Search the listing for the word "turquoise". Copy every line where it is found.
*** Data for this task Section Begins ***
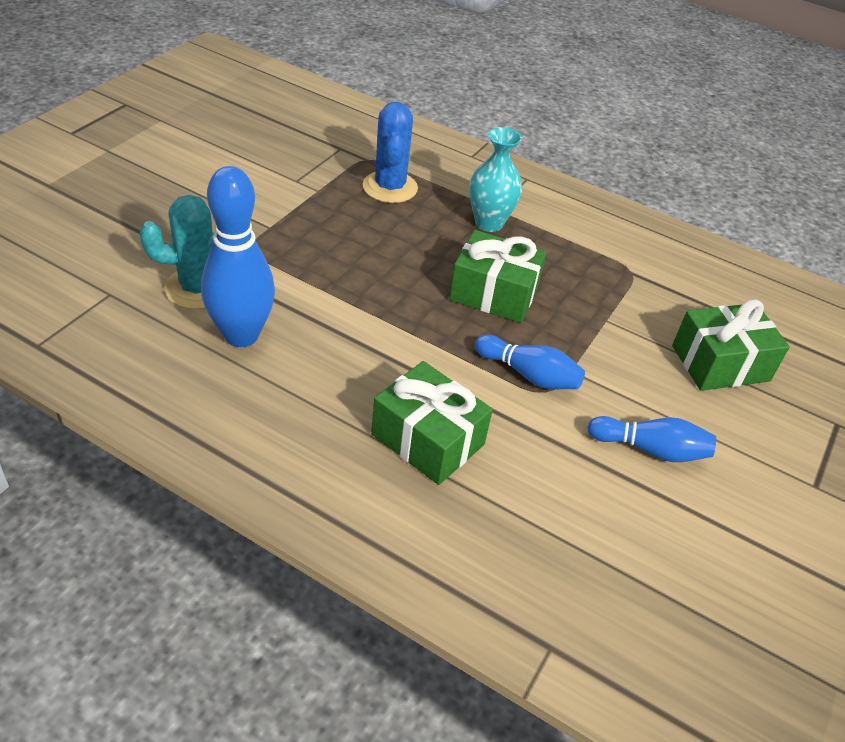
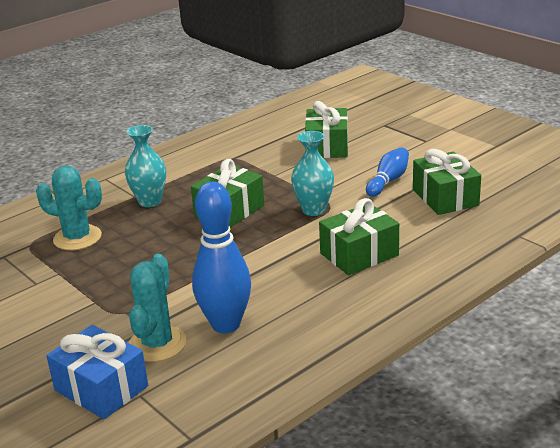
camera: 65 degrees left, 15 degrees down
blue cactus [363,102,418,203] -> turquoise cactus [36,166,102,250]
blue bowling pin [475,335,585,389] -> turquoise vase [291,131,334,216]
none -> blue gift [46,325,148,419]
none -> green gift [413,149,481,215]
*** Data for this task Section Ends ***
Response below ->
blue cactus [363,102,418,203] -> turquoise cactus [36,166,102,250]
blue bowling pin [475,335,585,389] -> turquoise vase [291,131,334,216]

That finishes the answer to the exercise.